• [TASK INSTRUCTIONS]
Omitting all images, set down every line below exactly as it appears.

----------------

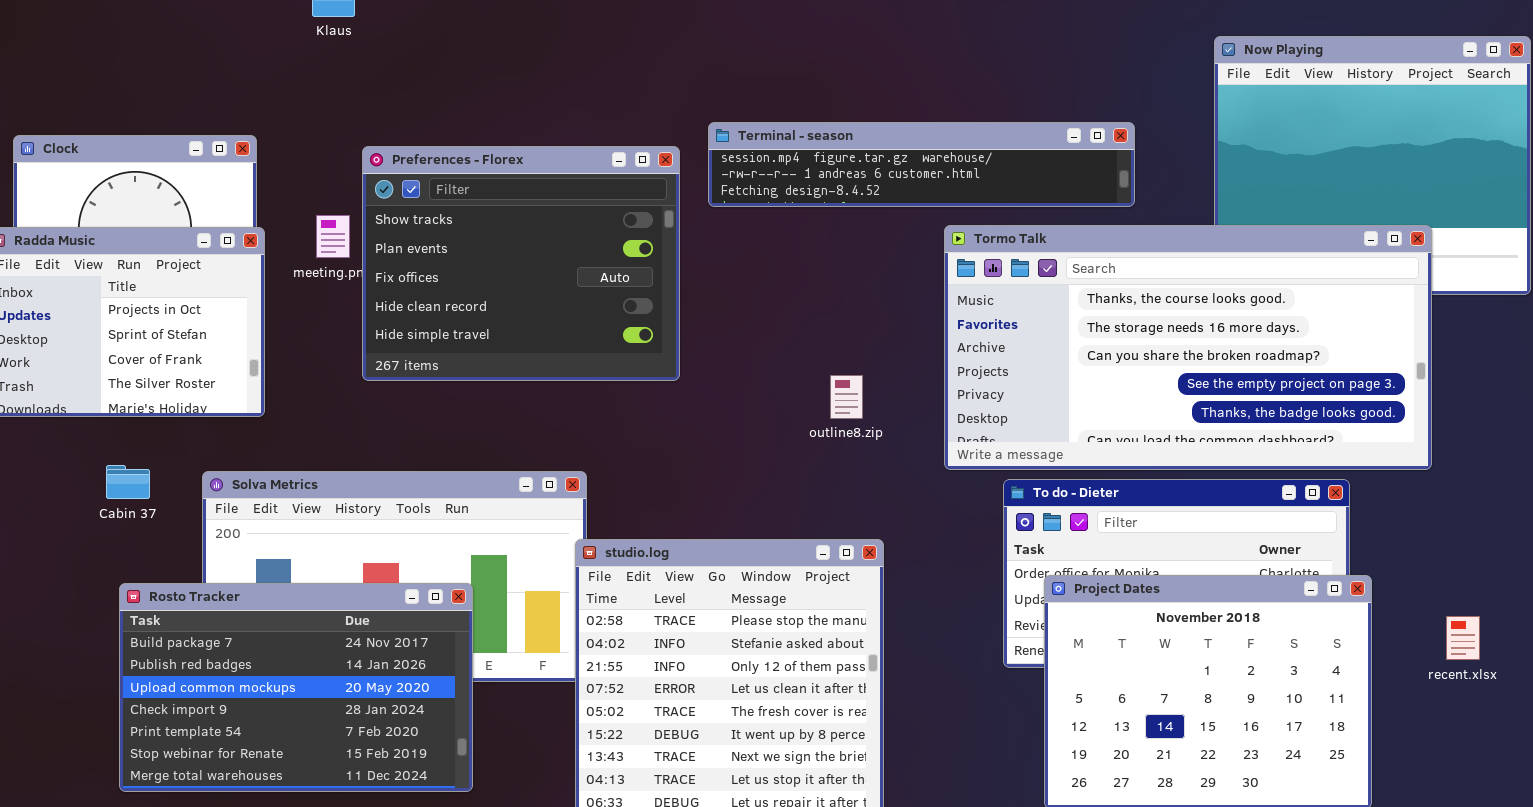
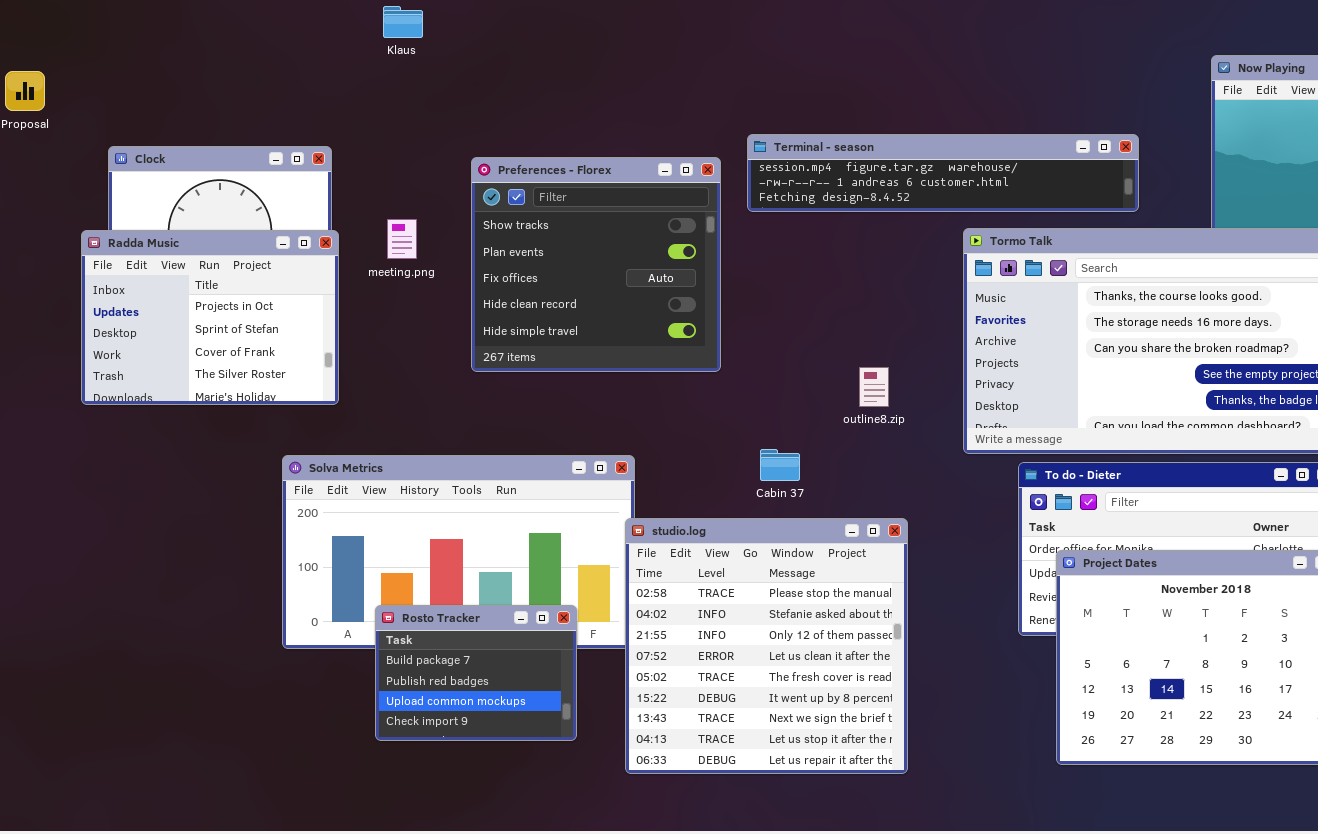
Preferences - Florex: [362,146,680,381] -> [471,157,721,372], resized
Cabin 37: [106,465,150,499] -> [760,449,800,481], moved
Rosto Tracker: [119,583,473,792] -> [375,605,577,741], moved, resized

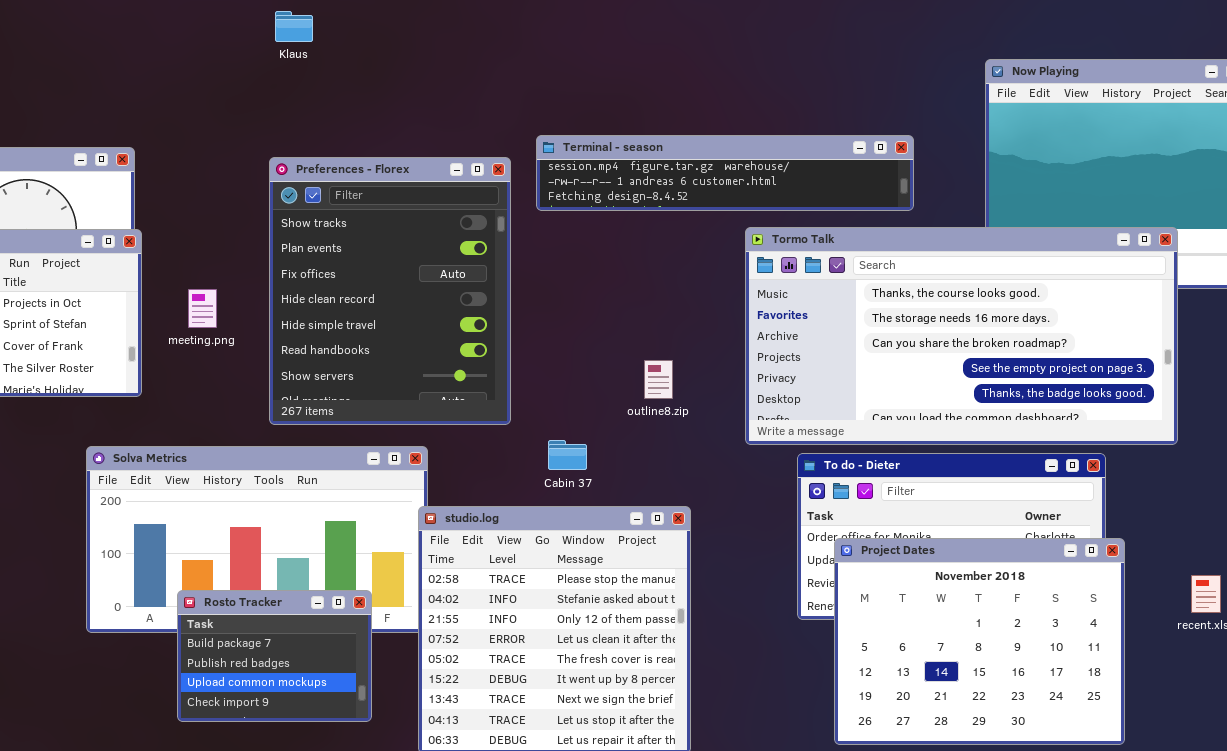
Klaus: [383,6,423,38] -> [275,11,313,42], moved
Preferences - Florex: [471,157,721,372] -> [269,157,511,425], resized
meeting.png: [387,219,417,259] -> [188,289,217,328], moved

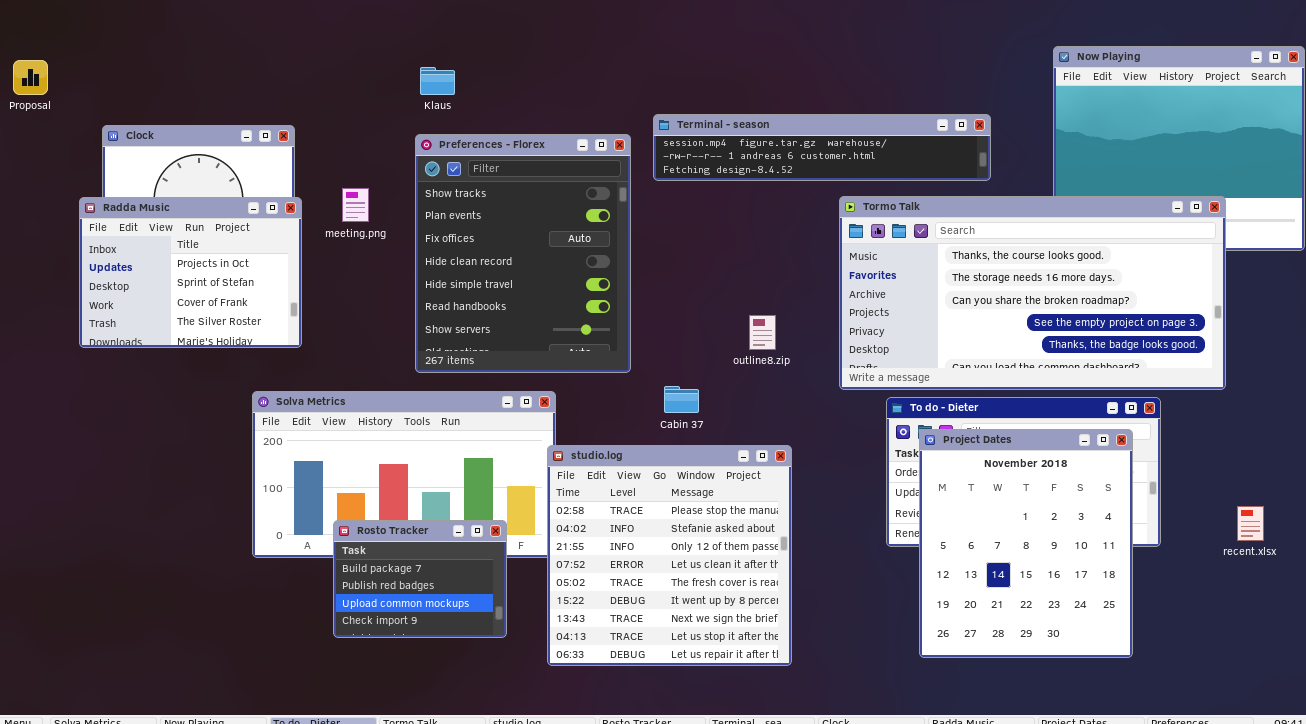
Klaus: [275,11,313,42] -> [420,67,455,95], moved
meeting.png: [188,289,217,328] -> [342,188,369,222], moved
Project Dates: [834,538,1125,745] -> [919,429,1133,658], resized

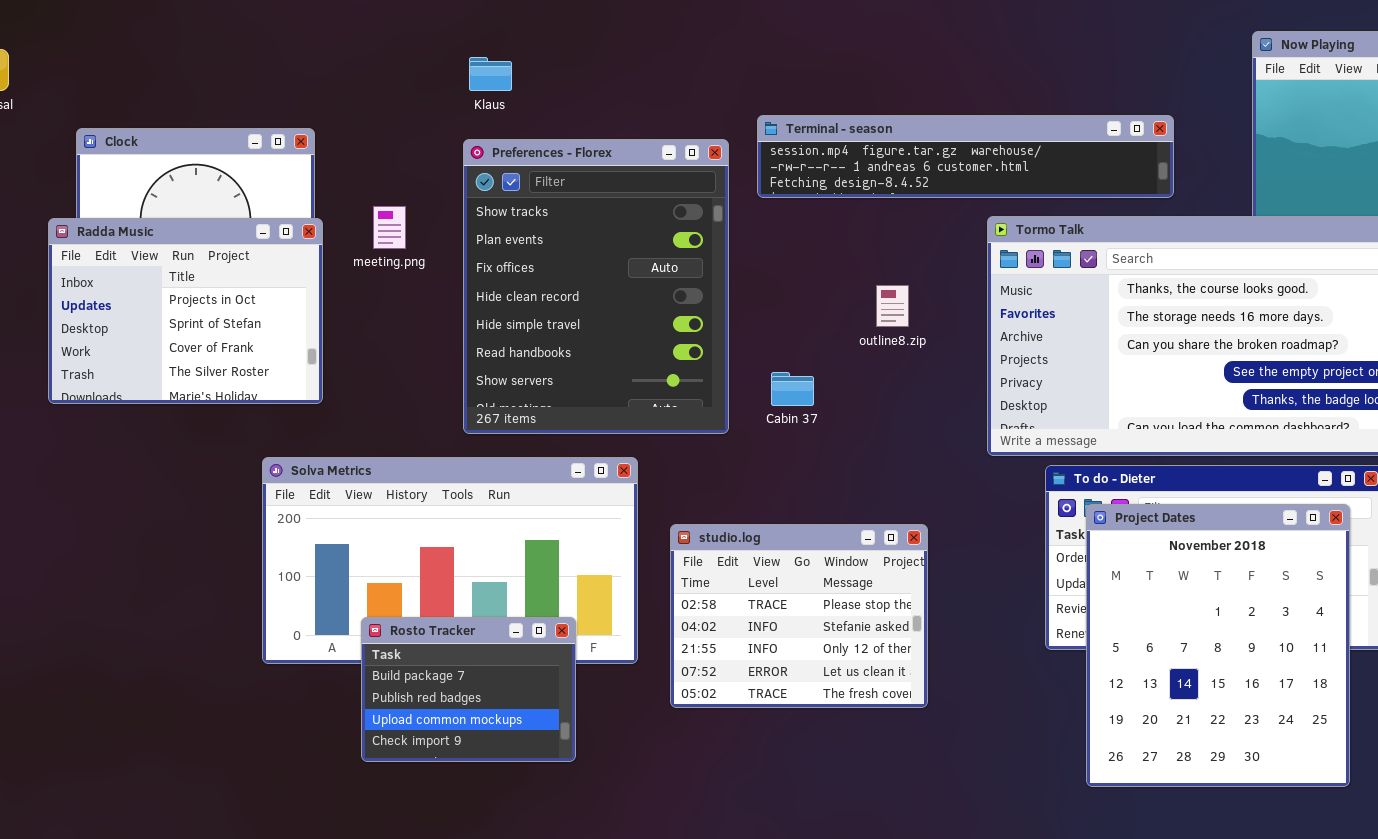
outline8.zip: [749,315,776,350] -> [876,285,909,327], moved
Cabin 37: [664,386,699,413] -> [771,372,814,406], moved
studio.log: [547,445,792,666] -> [670,524,928,708], resized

----------------

• [RESPONSE BELOW]
Preferences - Florex: [362,146,680,381] -> [471,157,721,372], resized
Cabin 37: [106,465,150,499] -> [760,449,800,481], moved
Rosto Tracker: [119,583,473,792] -> [375,605,577,741], moved, resized

Klaus: [383,6,423,38] -> [275,11,313,42], moved
Preferences - Florex: [471,157,721,372] -> [269,157,511,425], resized
meeting.png: [387,219,417,259] -> [188,289,217,328], moved

Klaus: [275,11,313,42] -> [420,67,455,95], moved
meeting.png: [188,289,217,328] -> [342,188,369,222], moved
Project Dates: [834,538,1125,745] -> [919,429,1133,658], resized

outline8.zip: [749,315,776,350] -> [876,285,909,327], moved
Cabin 37: [664,386,699,413] -> [771,372,814,406], moved
studio.log: [547,445,792,666] -> [670,524,928,708], resized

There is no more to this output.